Records of reasoning based on scenes:
= = = = = = =
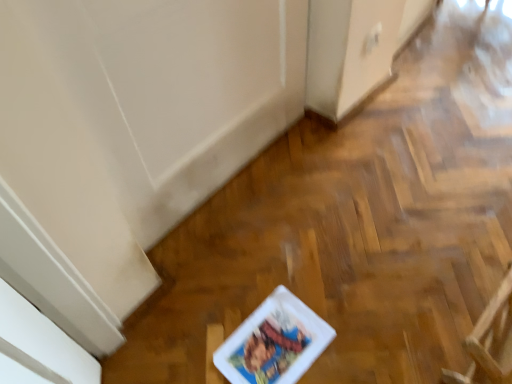
Identify the location of vacant area to the right of white glossy comic book at center. Image resolution: width=512 pixels, height=384 pixels. (352, 323).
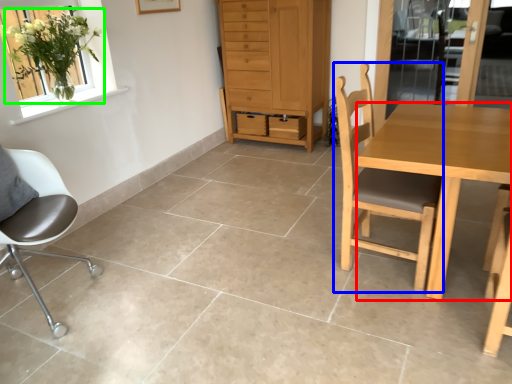
Question: Which object is the closest to the desk (highlighted by a red box)? Choose among these: chair (highlighted by a blue box) or houseplant (highlighted by a green box).

Choices:
 (A) chair
 (B) houseplant

Answer: (A)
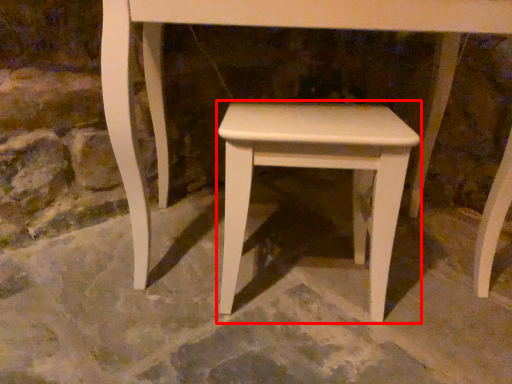
Question: From the image, what is the correct spatial relationship of stool (annotated by the red box) in relation to concrete?

Choices:
 (A) left
 (B) right

Answer: (B)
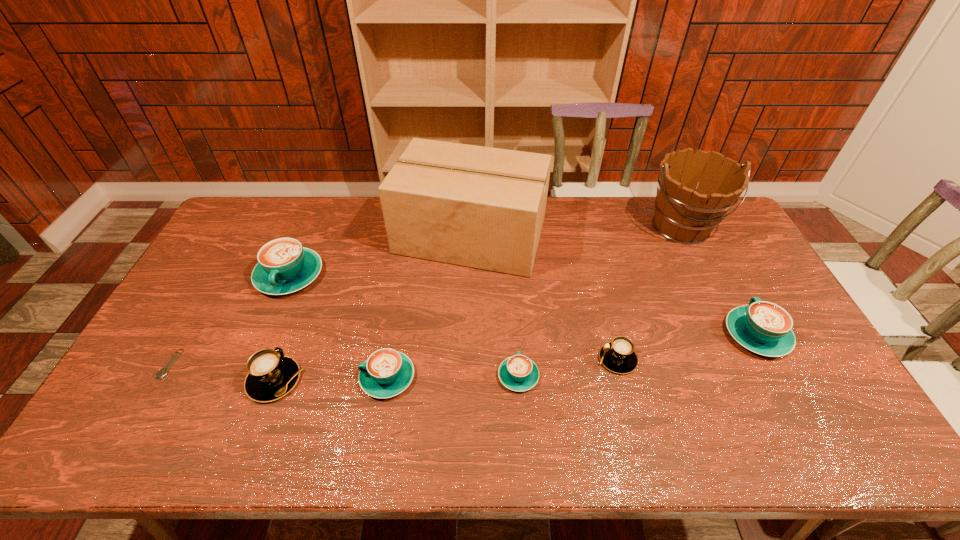
The width and height of the screenshot is (960, 540). Identify the location of the third object from right to left. (618, 356).

Identify the location of the second shortest object. The image size is (960, 540). (518, 373).

Identify the location of the shortest cappuccino. (518, 373).

Find the location of a particular element. the leftmost object is located at coordinates (163, 372).

Identify the location of watch. This screenshot has height=540, width=960. (163, 372).

In order to click on vacant area situated on the left of the box in this screenshot , I will do `click(295, 236)`.

Where is `vacant space located 0.310m with the handle on the wine bucket`? The image size is (960, 540). vacant space located 0.310m with the handle on the wine bucket is located at coordinates (729, 325).

Identify the location of vacant space located 0.060m with the handle on the right side of the leftmost turquoise cappuccino. (273, 316).

Locate an element on the screen. vacant space positioned 0.080m with the handle on the right side of the second biggest turquoise cappuccino is located at coordinates (732, 291).

Image resolution: width=960 pixels, height=540 pixels. What are the coordinates of `free location located 0.120m with the handle on the right side of the second biggest turquoise cappuccino` in the screenshot? It's located at (728, 282).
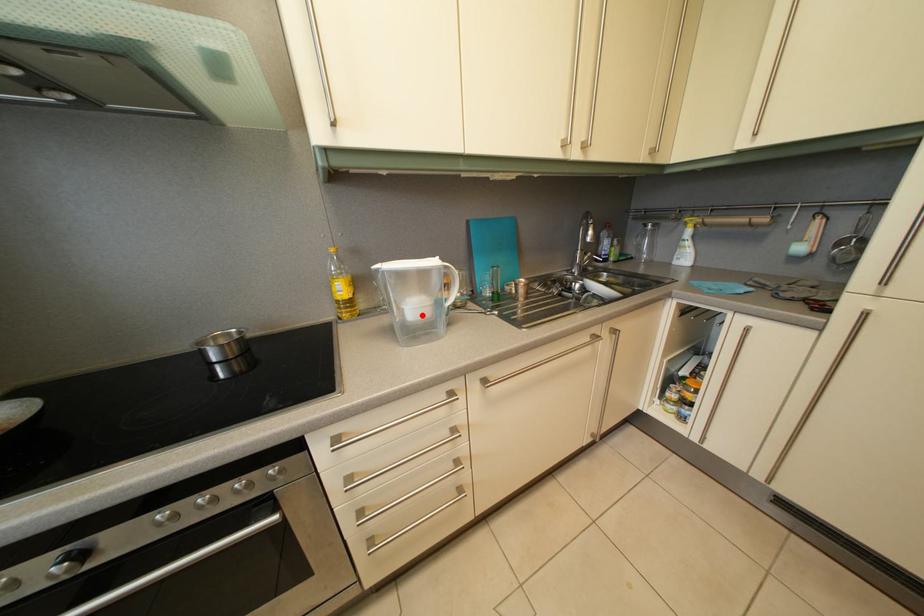
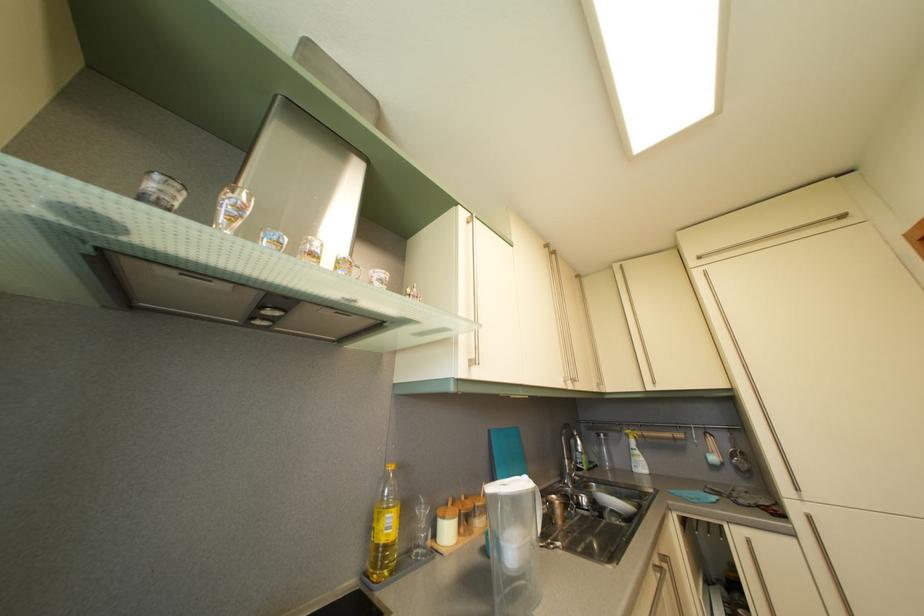
Where in the second image is the point corresponding to the highlighted location from the first image?

(521, 554)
= = = = = = =
**DIRECTIONS FOR THIS TASK**
Reproduce every line of the material above word for word, omitting the pictures.

**WRITTEN RESPONSE**
Identify the location of vacant area to the right of white glossy comic book at center. Image resolution: width=512 pixels, height=384 pixels. (352, 323).
Question: Which object is the closest to the desk (highlighted by a red box)? Choose among these: chair (highlighted by a blue box) or houseplant (highlighted by a green box).

Choices:
 (A) chair
 (B) houseplant

Answer: (A)
Question: From the image, what is the correct spatial relationship of stool (annotated by the red box) in relation to concrete?

Choices:
 (A) left
 (B) right

Answer: (B)
The width and height of the screenshot is (960, 540). Identify the location of the third object from right to left. (618, 356).

Identify the location of the second shortest object. The image size is (960, 540). (518, 373).

Identify the location of the shortest cappuccino. (518, 373).

Find the location of a particular element. the leftmost object is located at coordinates (163, 372).

Identify the location of watch. This screenshot has height=540, width=960. (163, 372).

In order to click on vacant area situated on the left of the box in this screenshot , I will do `click(295, 236)`.

Where is `vacant space located 0.310m with the handle on the wine bucket`? The image size is (960, 540). vacant space located 0.310m with the handle on the wine bucket is located at coordinates (729, 325).

Identify the location of vacant space located 0.060m with the handle on the right side of the leftmost turquoise cappuccino. (273, 316).

Locate an element on the screen. vacant space positioned 0.080m with the handle on the right side of the second biggest turquoise cappuccino is located at coordinates (732, 291).

Image resolution: width=960 pixels, height=540 pixels. What are the coordinates of `free location located 0.120m with the handle on the right side of the second biggest turquoise cappuccino` in the screenshot? It's located at (728, 282).
Where in the second image is the point corresponding to the highlighted location from the first image?

(521, 554)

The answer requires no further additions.